### What is being asked
Reprint the entries without altering anything.

──────────

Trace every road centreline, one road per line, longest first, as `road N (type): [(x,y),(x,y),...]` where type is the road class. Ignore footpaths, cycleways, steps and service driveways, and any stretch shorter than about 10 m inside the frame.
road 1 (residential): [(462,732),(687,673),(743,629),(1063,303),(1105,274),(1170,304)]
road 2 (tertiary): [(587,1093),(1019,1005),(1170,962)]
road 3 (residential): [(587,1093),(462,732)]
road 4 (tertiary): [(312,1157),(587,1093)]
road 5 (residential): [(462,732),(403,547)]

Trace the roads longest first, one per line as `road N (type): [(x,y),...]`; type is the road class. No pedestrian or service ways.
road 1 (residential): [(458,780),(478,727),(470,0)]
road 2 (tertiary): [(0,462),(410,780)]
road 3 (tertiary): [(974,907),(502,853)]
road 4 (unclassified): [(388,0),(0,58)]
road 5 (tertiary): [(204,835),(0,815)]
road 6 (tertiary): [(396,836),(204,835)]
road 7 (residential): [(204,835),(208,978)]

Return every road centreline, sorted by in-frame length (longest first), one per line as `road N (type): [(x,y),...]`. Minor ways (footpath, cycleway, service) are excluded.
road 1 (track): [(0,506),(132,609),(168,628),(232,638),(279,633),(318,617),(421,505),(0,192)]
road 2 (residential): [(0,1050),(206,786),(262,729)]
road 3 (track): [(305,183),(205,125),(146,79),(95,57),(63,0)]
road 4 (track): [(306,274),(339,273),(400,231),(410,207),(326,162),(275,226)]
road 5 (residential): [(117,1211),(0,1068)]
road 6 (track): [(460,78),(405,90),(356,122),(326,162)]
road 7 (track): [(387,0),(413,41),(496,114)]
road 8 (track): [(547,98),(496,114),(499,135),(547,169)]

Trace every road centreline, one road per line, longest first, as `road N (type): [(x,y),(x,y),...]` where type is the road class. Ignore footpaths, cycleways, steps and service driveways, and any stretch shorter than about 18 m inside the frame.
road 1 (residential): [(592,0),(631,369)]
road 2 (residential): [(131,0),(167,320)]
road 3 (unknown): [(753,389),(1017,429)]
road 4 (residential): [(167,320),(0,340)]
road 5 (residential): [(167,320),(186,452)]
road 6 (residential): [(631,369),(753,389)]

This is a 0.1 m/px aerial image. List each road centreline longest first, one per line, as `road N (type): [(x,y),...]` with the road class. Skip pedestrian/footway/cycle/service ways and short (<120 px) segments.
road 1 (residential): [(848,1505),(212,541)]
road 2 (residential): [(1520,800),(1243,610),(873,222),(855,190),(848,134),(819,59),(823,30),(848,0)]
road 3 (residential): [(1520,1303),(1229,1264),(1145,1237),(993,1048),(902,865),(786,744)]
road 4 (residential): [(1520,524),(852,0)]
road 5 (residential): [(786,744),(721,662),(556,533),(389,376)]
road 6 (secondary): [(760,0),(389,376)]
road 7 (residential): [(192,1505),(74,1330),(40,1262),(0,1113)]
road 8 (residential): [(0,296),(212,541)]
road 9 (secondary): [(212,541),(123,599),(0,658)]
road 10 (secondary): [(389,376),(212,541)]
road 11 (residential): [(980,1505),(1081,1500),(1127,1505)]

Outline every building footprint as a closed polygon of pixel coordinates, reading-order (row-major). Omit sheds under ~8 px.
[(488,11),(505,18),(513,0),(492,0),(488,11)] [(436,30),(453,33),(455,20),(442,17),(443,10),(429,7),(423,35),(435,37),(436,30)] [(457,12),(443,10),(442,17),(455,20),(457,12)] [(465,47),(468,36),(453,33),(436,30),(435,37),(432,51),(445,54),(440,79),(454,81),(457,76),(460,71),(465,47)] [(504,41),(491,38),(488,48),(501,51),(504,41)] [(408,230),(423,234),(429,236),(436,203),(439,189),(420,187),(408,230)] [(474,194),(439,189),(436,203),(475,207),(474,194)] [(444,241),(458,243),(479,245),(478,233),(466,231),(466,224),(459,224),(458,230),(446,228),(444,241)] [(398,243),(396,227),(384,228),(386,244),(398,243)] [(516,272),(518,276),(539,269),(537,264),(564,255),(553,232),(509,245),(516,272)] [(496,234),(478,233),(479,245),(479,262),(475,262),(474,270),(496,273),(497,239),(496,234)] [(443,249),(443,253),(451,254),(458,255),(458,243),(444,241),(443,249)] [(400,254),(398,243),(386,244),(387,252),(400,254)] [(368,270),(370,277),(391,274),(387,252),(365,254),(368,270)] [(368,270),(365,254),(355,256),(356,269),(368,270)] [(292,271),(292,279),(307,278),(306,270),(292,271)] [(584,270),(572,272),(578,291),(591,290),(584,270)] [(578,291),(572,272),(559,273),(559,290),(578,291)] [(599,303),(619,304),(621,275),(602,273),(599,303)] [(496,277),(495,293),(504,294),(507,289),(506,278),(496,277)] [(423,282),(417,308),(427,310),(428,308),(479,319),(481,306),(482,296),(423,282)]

──────────

### Reply to the exercise
Trace every road centreline, one road per line, longest first, as `road N (type): [(x,y),(x,y),...]` where type is the road class. Ignore footpaths, cycleways, steps and service driveways, and any stretch shorter than about 10 m inside the frame.
road 1 (residential): [(462,732),(687,673),(743,629),(1063,303),(1105,274),(1170,304)]
road 2 (tertiary): [(587,1093),(1019,1005),(1170,962)]
road 3 (residential): [(587,1093),(462,732)]
road 4 (tertiary): [(312,1157),(587,1093)]
road 5 (residential): [(462,732),(403,547)]

Trace the roads longest first, one per line as `road N (type): [(x,y),...]`; type is the road class. No pedestrian or service ways.
road 1 (residential): [(458,780),(478,727),(470,0)]
road 2 (tertiary): [(0,462),(410,780)]
road 3 (tertiary): [(974,907),(502,853)]
road 4 (unclassified): [(388,0),(0,58)]
road 5 (tertiary): [(204,835),(0,815)]
road 6 (tertiary): [(396,836),(204,835)]
road 7 (residential): [(204,835),(208,978)]

Return every road centreline, sorted by in-frame length (longest first), one per line as `road N (type): [(x,y),...]`. Minor ways (footpath, cycleway, service) are excluded.
road 1 (track): [(0,506),(132,609),(168,628),(232,638),(279,633),(318,617),(421,505),(0,192)]
road 2 (residential): [(0,1050),(206,786),(262,729)]
road 3 (track): [(305,183),(205,125),(146,79),(95,57),(63,0)]
road 4 (track): [(306,274),(339,273),(400,231),(410,207),(326,162),(275,226)]
road 5 (residential): [(117,1211),(0,1068)]
road 6 (track): [(460,78),(405,90),(356,122),(326,162)]
road 7 (track): [(387,0),(413,41),(496,114)]
road 8 (track): [(547,98),(496,114),(499,135),(547,169)]

Trace every road centreline, one road per line, longest first, as `road N (type): [(x,y),(x,y),...]` where type is the road class. Ignore footpaths, cycleways, steps and service driveways, and any stretch shorter than about 18 m inside the frame.
road 1 (residential): [(592,0),(631,369)]
road 2 (residential): [(131,0),(167,320)]
road 3 (unknown): [(753,389),(1017,429)]
road 4 (residential): [(167,320),(0,340)]
road 5 (residential): [(167,320),(186,452)]
road 6 (residential): [(631,369),(753,389)]

This is a 0.1 m/px aerial image. List each road centreline longest first, one per line, as `road N (type): [(x,y),...]` with the road class. Skip pedestrian/footway/cycle/service ways and short (<120 px) segments.
road 1 (residential): [(848,1505),(212,541)]
road 2 (residential): [(1520,800),(1243,610),(873,222),(855,190),(848,134),(819,59),(823,30),(848,0)]
road 3 (residential): [(1520,1303),(1229,1264),(1145,1237),(993,1048),(902,865),(786,744)]
road 4 (residential): [(1520,524),(852,0)]
road 5 (residential): [(786,744),(721,662),(556,533),(389,376)]
road 6 (secondary): [(760,0),(389,376)]
road 7 (residential): [(192,1505),(74,1330),(40,1262),(0,1113)]
road 8 (residential): [(0,296),(212,541)]
road 9 (secondary): [(212,541),(123,599),(0,658)]
road 10 (secondary): [(389,376),(212,541)]
road 11 (residential): [(980,1505),(1081,1500),(1127,1505)]

Outline every building footprint as a closed polygon of pixel coordinates, reading-order (row-major). Omit sheds under ~8 px.
[(488,11),(505,18),(513,0),(492,0),(488,11)] [(436,30),(453,33),(455,20),(442,17),(443,10),(429,7),(423,35),(435,37),(436,30)] [(457,12),(443,10),(442,17),(455,20),(457,12)] [(465,47),(468,36),(453,33),(436,30),(435,37),(432,51),(445,54),(440,79),(454,81),(457,76),(460,71),(465,47)] [(504,41),(491,38),(488,48),(501,51),(504,41)] [(408,230),(423,234),(429,236),(436,203),(439,189),(420,187),(408,230)] [(474,194),(439,189),(436,203),(475,207),(474,194)] [(444,241),(458,243),(479,245),(478,233),(466,231),(466,224),(459,224),(458,230),(446,228),(444,241)] [(398,243),(396,227),(384,228),(386,244),(398,243)] [(516,272),(518,276),(539,269),(537,264),(564,255),(553,232),(509,245),(516,272)] [(496,234),(478,233),(479,245),(479,262),(475,262),(474,270),(496,273),(497,239),(496,234)] [(443,249),(443,253),(451,254),(458,255),(458,243),(444,241),(443,249)] [(400,254),(398,243),(386,244),(387,252),(400,254)] [(368,270),(370,277),(391,274),(387,252),(365,254),(368,270)] [(368,270),(365,254),(355,256),(356,269),(368,270)] [(292,271),(292,279),(307,278),(306,270),(292,271)] [(584,270),(572,272),(578,291),(591,290),(584,270)] [(578,291),(572,272),(559,273),(559,290),(578,291)] [(599,303),(619,304),(621,275),(602,273),(599,303)] [(496,277),(495,293),(504,294),(507,289),(506,278),(496,277)] [(423,282),(417,308),(427,310),(428,308),(479,319),(481,306),(482,296),(423,282)]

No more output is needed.